• _Brief_: Omit the pictures found among the records and print everything else exactly as it stands.

• _Input material_:
=-=-=

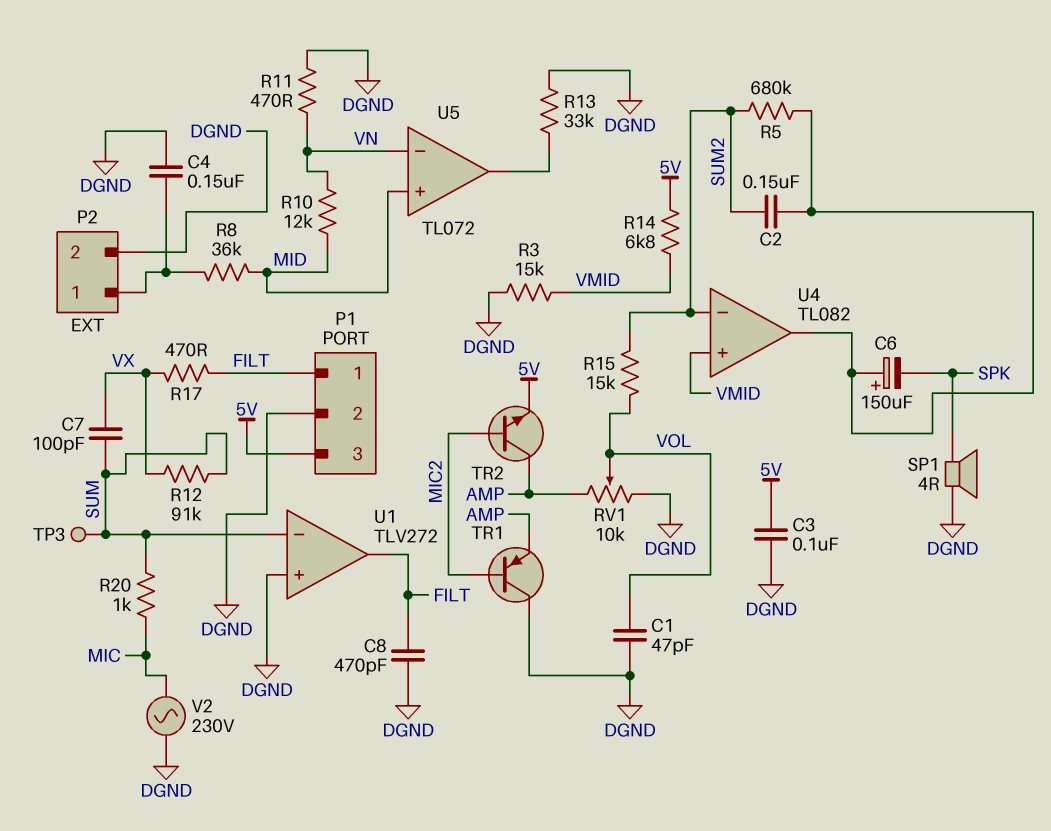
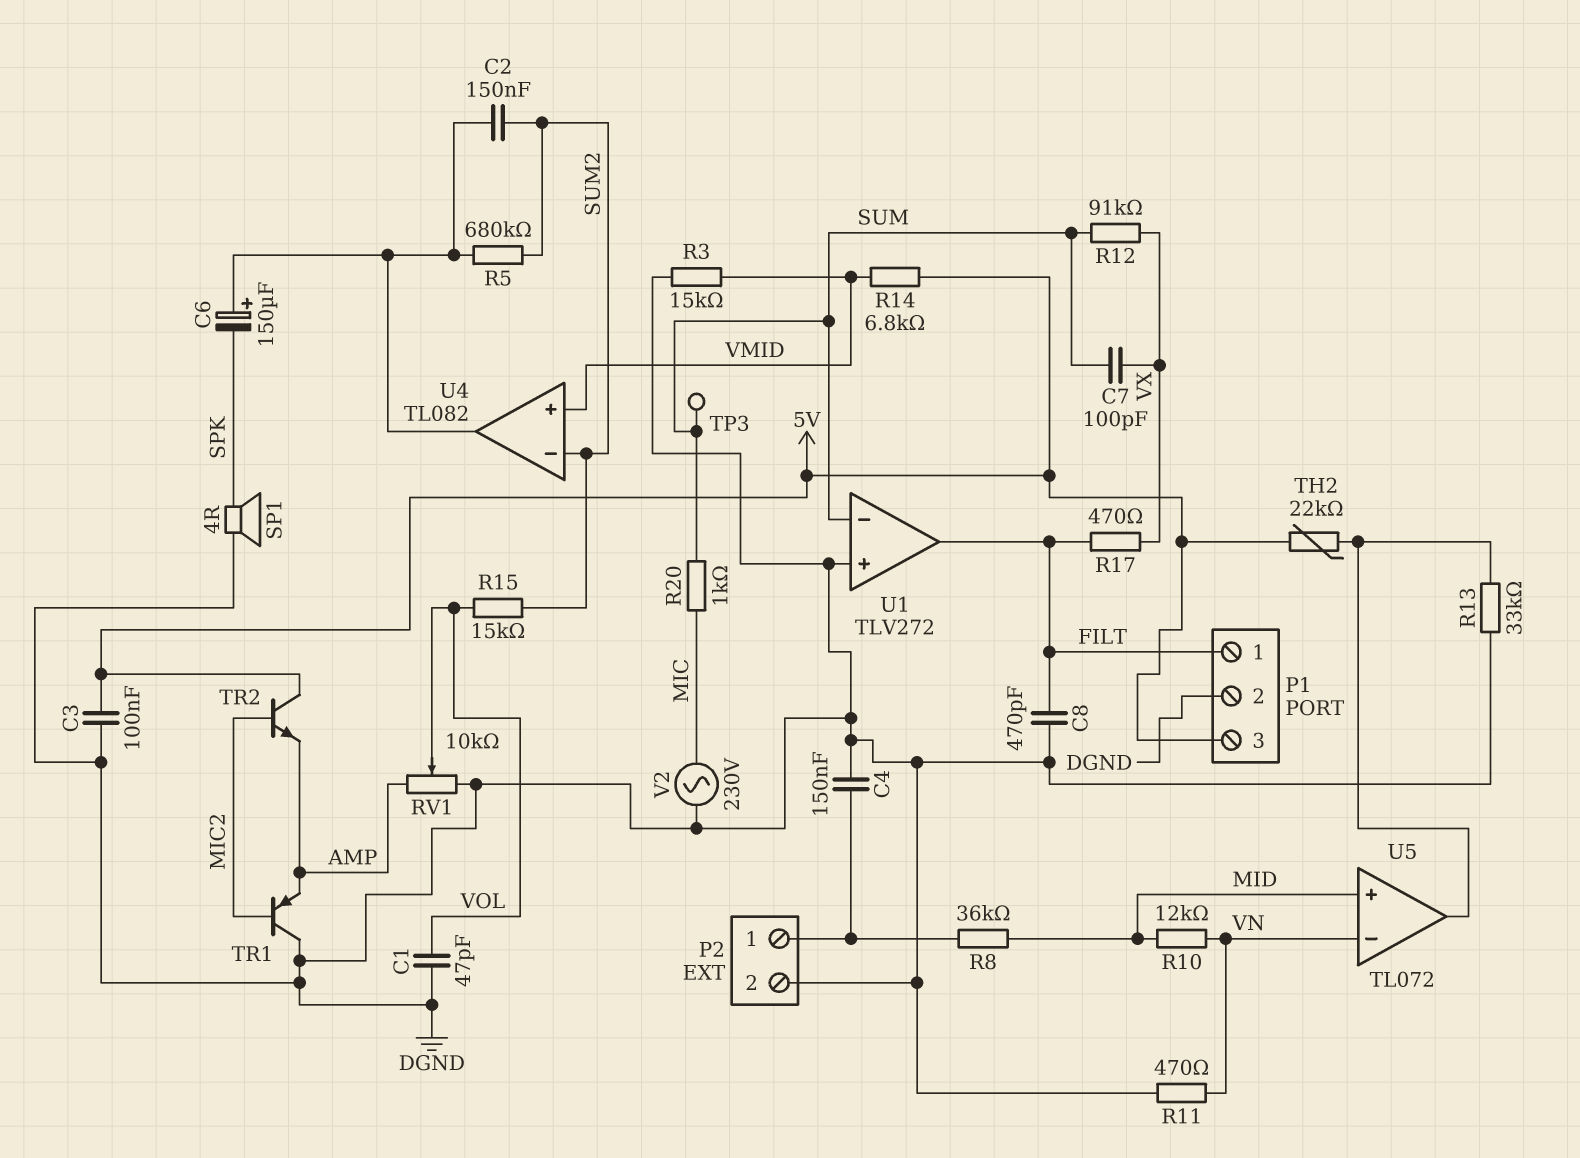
TH2: none -> 22k (5V, U5/out)
TR2: NPN (B MIC2, C AMP, E 5V) -> NPN (B MIC2, C 5V, E AMP)

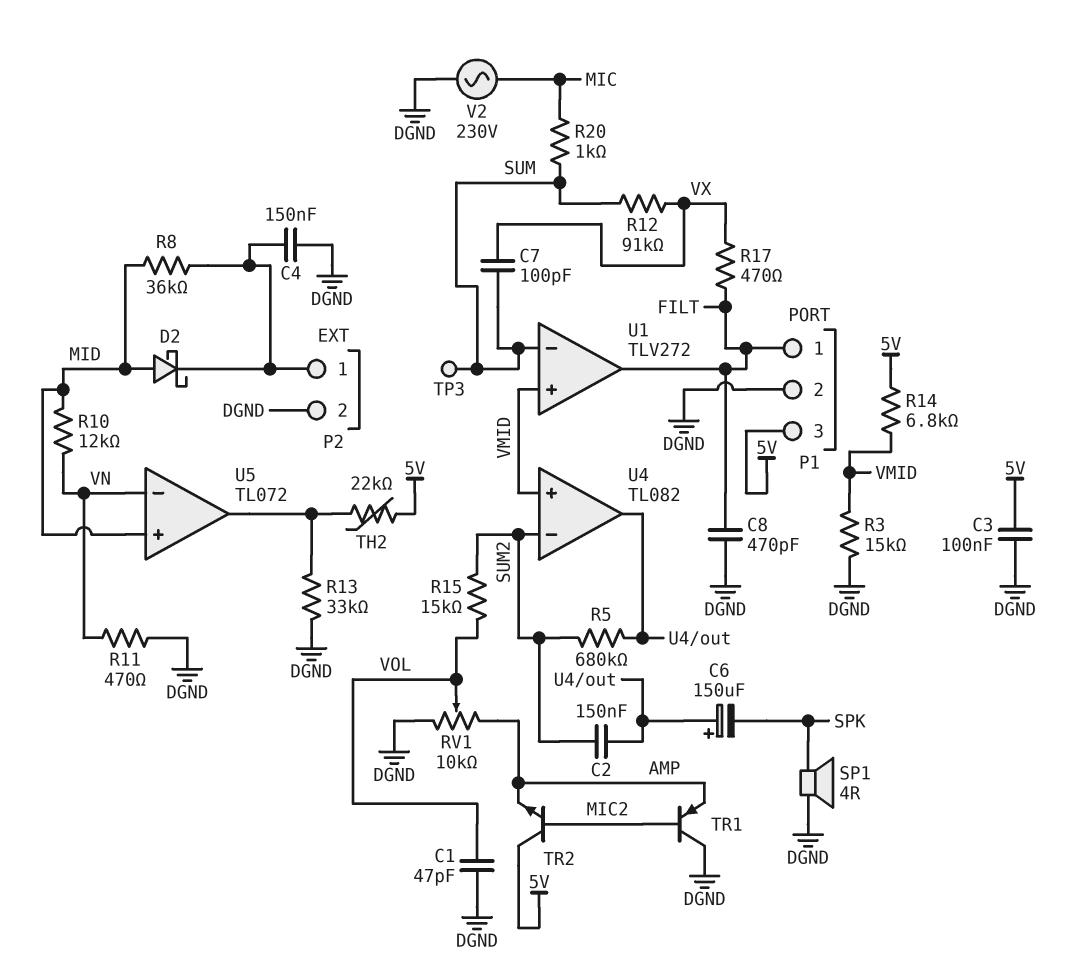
D2: none -> schottky (A MID, K P2/1)
U1 pin in+: DGND -> VMID

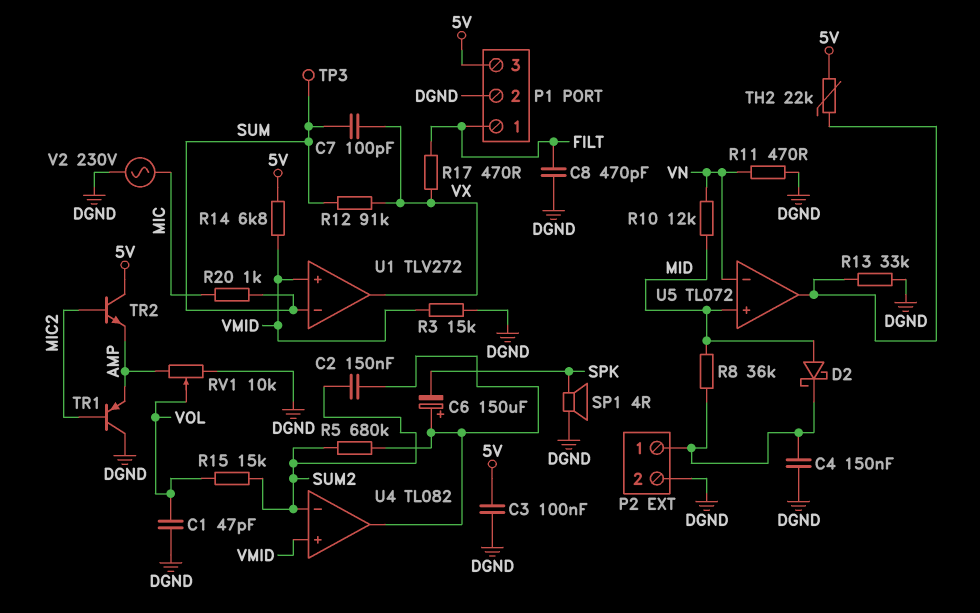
U1 pin out: FILT -> VX

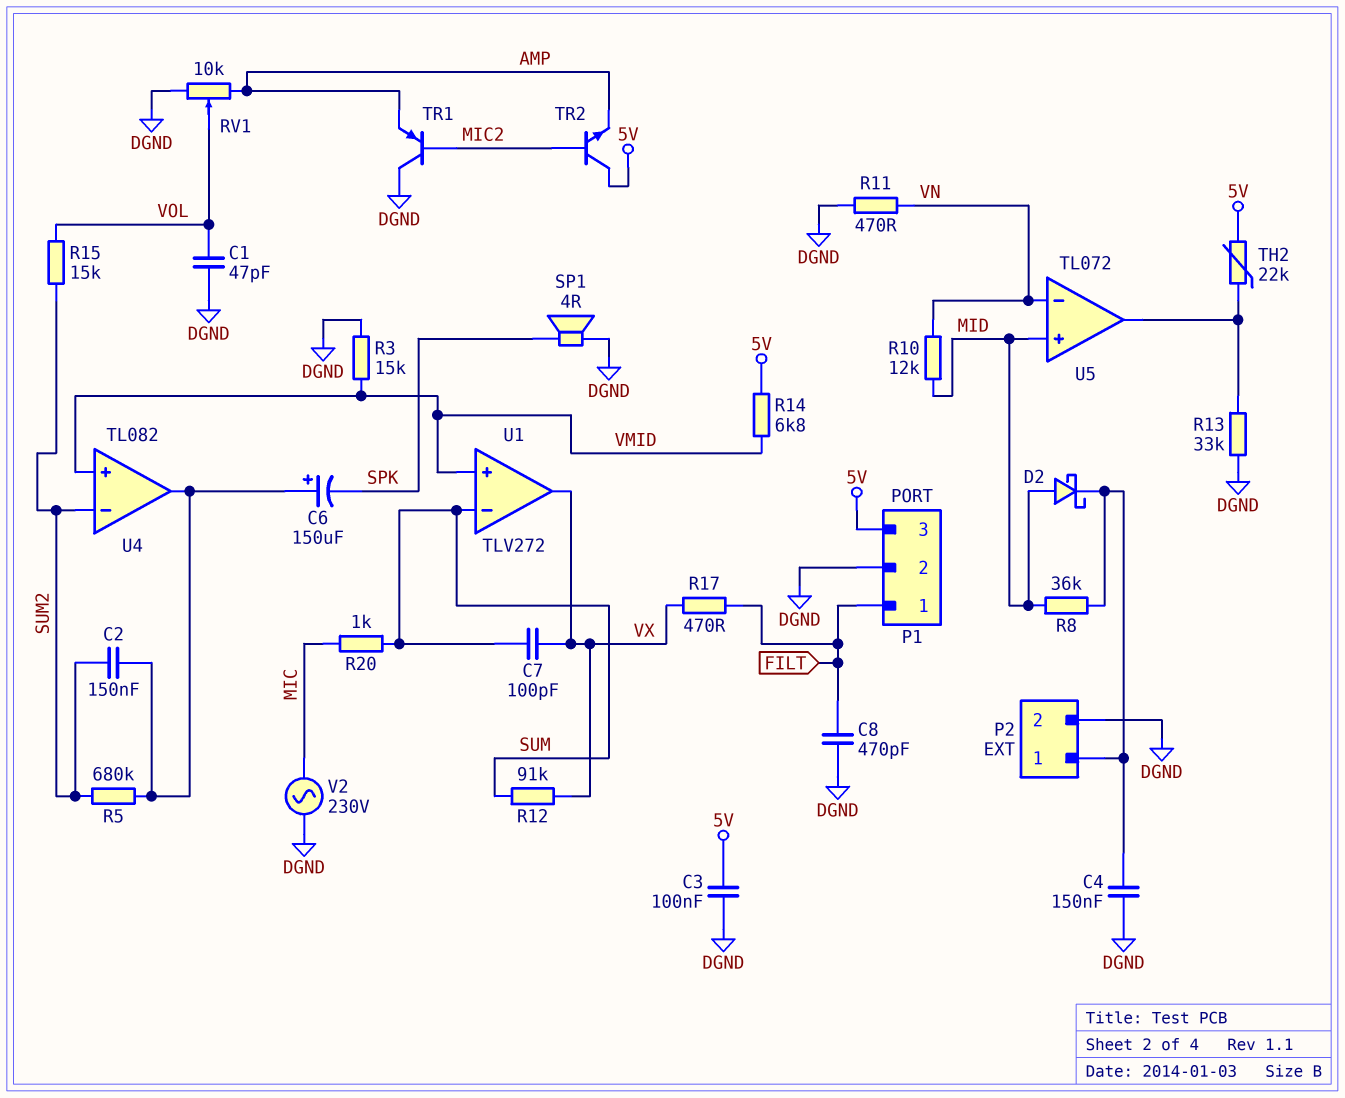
TP3: test point (SUM) -> none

=-=-=

• _Answer_:
TH2: none -> 22k (5V, U5/out)
TR2: NPN (B MIC2, C AMP, E 5V) -> NPN (B MIC2, C 5V, E AMP)

D2: none -> schottky (A MID, K P2/1)
U1 pin in+: DGND -> VMID

U1 pin out: FILT -> VX

TP3: test point (SUM) -> none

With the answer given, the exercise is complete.